TASK TO CARRY OUT => I need the number of lines in the listing below that contain "none", and only that number.

SOURCE DATA =>

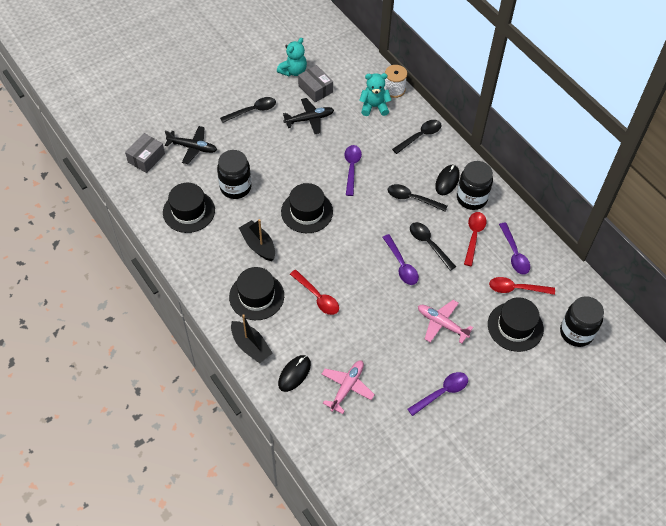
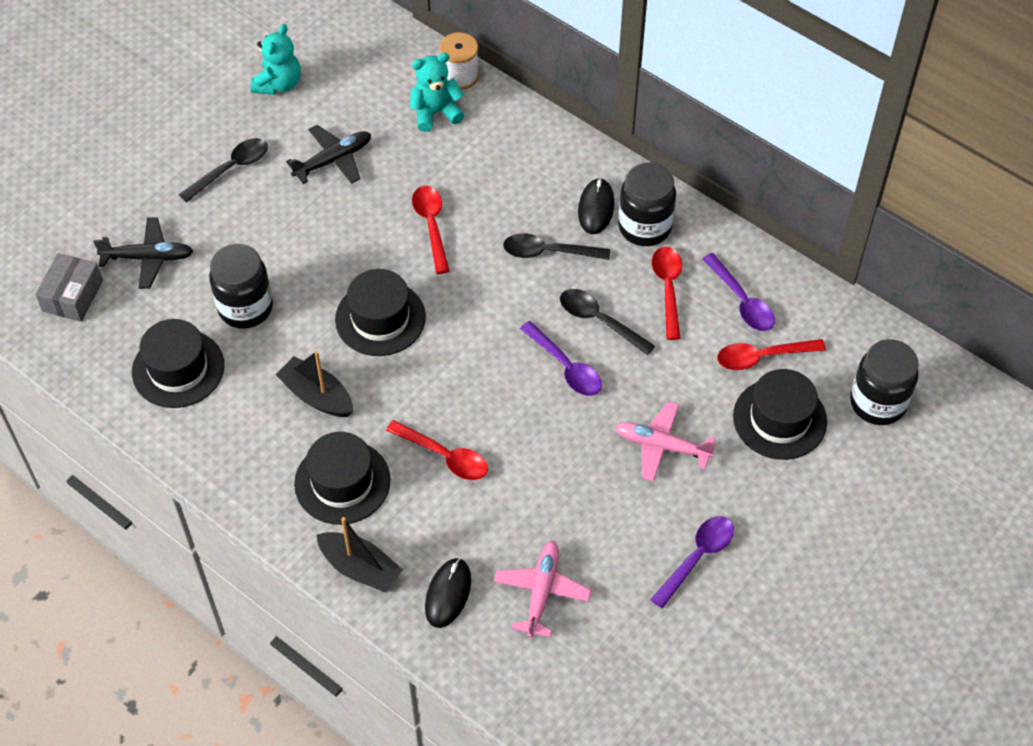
camera: 15 degrees left, 0 degrees up
(315, 89) = (326, 106): grey box -> none
(351, 168) = (431, 226): purple spoon -> red spoon
(420, 136) = (527, 144): black spoon -> none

REPLY TO THE TASK => 2